Data to examine
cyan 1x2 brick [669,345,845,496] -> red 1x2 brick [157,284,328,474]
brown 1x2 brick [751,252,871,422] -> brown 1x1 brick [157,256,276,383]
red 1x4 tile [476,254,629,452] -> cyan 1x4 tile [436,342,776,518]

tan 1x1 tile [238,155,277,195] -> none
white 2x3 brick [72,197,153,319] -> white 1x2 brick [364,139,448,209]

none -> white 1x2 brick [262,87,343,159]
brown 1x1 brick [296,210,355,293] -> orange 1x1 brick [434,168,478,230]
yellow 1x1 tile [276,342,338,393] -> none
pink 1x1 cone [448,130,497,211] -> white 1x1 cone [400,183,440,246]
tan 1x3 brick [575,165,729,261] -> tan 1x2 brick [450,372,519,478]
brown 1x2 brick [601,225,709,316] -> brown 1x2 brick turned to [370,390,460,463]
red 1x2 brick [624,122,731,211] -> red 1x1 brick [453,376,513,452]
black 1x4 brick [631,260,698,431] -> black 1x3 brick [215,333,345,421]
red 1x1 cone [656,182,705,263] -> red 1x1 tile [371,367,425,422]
==
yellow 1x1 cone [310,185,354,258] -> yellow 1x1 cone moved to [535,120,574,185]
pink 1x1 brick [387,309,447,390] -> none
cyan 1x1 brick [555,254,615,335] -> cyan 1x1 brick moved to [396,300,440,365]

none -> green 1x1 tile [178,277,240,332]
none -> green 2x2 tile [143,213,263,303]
--
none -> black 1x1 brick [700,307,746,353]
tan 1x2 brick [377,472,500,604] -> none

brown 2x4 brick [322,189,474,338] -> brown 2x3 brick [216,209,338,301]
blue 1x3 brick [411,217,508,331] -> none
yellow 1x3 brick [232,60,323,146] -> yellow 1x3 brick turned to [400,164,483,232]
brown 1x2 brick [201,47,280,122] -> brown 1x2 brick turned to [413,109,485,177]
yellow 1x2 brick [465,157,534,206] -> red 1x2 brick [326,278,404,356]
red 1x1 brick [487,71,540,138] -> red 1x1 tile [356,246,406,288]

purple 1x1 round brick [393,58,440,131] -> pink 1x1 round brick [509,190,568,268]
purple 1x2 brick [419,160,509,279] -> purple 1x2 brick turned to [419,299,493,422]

What the task asks
Search the records for the string "cyan", and copy every line that holds it.

Solution
cyan 1x2 brick [669,345,845,496] -> red 1x2 brick [157,284,328,474]
red 1x4 tile [476,254,629,452] -> cyan 1x4 tile [436,342,776,518]
cyan 1x1 brick [555,254,615,335] -> cyan 1x1 brick moved to [396,300,440,365]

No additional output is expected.